- **Required task**:
Copy everything from the line containing "below white glossy toothpaste at upper left?" down to the line containing "Question: Is matte black soap dispenser at left inside", substituting "lotion pump" for "soap dispenser" wherever it occurs and leaving everything else unchanged.

- **Given records**:

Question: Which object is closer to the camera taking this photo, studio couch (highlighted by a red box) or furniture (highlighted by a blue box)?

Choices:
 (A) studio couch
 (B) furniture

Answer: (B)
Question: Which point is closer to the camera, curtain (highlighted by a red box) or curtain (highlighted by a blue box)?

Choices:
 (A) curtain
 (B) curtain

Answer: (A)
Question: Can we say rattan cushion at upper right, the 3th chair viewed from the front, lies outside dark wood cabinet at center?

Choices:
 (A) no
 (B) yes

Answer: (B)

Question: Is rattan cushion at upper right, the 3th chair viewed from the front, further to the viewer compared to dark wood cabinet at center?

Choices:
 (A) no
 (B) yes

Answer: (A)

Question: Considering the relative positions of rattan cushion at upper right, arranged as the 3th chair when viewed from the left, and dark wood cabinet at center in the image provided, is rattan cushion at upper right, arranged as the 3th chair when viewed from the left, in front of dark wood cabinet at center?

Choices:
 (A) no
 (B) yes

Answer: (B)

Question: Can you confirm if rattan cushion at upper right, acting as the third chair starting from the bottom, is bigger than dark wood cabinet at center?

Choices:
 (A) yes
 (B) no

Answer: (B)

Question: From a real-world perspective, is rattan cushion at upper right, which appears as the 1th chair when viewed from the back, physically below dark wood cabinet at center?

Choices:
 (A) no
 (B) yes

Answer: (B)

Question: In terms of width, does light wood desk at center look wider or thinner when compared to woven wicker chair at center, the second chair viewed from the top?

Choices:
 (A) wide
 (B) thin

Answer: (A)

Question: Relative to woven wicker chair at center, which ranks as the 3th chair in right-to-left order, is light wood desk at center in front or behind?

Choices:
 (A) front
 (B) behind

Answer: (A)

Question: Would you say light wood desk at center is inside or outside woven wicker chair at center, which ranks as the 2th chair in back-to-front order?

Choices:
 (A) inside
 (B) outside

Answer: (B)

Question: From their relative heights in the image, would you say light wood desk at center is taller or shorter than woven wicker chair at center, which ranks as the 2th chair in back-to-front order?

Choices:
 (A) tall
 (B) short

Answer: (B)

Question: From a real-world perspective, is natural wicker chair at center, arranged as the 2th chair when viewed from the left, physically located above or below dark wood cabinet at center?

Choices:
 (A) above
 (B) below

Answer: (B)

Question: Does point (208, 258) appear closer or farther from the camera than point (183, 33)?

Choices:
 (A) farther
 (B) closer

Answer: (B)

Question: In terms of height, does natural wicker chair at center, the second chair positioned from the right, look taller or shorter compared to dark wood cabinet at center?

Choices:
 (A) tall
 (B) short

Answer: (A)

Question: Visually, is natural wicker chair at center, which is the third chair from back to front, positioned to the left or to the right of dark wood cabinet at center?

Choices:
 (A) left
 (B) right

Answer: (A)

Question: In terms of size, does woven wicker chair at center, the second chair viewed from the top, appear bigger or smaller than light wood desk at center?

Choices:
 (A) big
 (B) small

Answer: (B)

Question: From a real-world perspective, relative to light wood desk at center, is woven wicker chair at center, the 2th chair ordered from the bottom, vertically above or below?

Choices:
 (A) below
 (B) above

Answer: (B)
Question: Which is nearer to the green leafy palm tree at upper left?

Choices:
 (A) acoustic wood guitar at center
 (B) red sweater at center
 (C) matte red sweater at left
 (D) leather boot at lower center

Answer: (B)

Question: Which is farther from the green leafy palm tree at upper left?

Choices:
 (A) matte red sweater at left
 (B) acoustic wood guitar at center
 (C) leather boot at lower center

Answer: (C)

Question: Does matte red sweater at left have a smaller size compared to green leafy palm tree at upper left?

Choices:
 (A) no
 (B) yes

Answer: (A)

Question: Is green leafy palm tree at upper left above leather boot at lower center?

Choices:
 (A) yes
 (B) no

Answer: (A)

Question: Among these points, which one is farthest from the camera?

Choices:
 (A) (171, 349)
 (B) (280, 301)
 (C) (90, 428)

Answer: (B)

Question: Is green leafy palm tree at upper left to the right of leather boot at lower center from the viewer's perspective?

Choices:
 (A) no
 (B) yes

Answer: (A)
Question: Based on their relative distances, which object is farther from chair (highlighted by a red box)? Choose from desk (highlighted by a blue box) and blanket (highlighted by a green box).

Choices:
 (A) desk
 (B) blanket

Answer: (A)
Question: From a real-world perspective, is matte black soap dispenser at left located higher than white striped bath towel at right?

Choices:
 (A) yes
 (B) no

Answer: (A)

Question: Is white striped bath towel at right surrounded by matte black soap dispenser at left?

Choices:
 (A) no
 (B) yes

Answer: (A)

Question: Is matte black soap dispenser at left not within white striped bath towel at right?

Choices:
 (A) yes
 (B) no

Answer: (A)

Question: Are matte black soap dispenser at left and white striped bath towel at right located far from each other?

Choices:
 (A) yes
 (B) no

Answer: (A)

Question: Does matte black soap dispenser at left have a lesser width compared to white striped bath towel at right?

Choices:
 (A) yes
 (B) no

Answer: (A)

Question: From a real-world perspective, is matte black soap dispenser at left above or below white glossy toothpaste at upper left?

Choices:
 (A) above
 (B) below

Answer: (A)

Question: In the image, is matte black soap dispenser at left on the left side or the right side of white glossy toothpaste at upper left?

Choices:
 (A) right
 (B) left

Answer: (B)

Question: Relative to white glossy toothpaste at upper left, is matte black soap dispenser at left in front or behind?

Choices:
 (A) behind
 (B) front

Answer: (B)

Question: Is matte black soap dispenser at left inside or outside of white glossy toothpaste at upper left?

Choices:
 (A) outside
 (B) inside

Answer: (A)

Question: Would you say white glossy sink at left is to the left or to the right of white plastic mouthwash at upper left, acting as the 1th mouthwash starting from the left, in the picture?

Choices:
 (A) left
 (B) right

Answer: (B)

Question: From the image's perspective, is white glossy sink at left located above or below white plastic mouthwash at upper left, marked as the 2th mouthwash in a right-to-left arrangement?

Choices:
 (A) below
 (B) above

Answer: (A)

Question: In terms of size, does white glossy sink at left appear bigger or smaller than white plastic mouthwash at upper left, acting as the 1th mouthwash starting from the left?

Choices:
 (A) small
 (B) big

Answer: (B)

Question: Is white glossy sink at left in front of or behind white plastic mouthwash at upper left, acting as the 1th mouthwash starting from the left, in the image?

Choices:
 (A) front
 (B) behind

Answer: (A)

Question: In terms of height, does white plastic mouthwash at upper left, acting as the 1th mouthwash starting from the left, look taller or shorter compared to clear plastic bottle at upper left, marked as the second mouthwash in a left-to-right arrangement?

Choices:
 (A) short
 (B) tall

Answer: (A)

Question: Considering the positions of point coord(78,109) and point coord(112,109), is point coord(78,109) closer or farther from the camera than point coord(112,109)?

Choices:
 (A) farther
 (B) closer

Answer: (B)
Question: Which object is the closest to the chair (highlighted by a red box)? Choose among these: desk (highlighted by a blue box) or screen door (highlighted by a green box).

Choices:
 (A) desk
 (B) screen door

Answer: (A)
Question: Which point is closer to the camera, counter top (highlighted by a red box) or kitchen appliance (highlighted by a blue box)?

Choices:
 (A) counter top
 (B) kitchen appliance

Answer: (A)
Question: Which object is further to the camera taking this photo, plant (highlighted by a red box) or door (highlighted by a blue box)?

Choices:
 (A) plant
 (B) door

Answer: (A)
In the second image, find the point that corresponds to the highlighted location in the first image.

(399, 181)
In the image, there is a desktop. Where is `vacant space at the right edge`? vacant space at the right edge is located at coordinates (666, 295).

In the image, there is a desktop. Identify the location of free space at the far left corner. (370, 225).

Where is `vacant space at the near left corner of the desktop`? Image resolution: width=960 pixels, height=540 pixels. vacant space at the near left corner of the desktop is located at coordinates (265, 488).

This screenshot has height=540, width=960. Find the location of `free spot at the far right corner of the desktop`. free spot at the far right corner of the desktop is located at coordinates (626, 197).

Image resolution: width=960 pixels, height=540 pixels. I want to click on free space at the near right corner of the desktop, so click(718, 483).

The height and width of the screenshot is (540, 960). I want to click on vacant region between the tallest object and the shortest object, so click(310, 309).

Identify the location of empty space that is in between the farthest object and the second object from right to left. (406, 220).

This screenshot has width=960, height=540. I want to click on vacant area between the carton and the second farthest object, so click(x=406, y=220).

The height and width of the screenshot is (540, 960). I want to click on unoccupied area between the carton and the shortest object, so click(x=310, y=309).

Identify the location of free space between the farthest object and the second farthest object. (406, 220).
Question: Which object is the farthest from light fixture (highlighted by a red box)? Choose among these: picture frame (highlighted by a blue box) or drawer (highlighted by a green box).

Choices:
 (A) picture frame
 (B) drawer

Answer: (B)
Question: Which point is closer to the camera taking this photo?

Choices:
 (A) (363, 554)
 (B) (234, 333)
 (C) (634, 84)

- **Reply to the exercise**:
Question: From a real-world perspective, is matte black lotion pump at left above or below white glossy toothpaste at upper left?

Choices:
 (A) above
 (B) below

Answer: (A)

Question: In the image, is matte black lotion pump at left on the left side or the right side of white glossy toothpaste at upper left?

Choices:
 (A) right
 (B) left

Answer: (B)

Question: Relative to white glossy toothpaste at upper left, is matte black lotion pump at left in front or behind?

Choices:
 (A) behind
 (B) front

Answer: (B)

Question: Is matte black lotion pump at left inside or outside of white glossy toothpaste at upper left?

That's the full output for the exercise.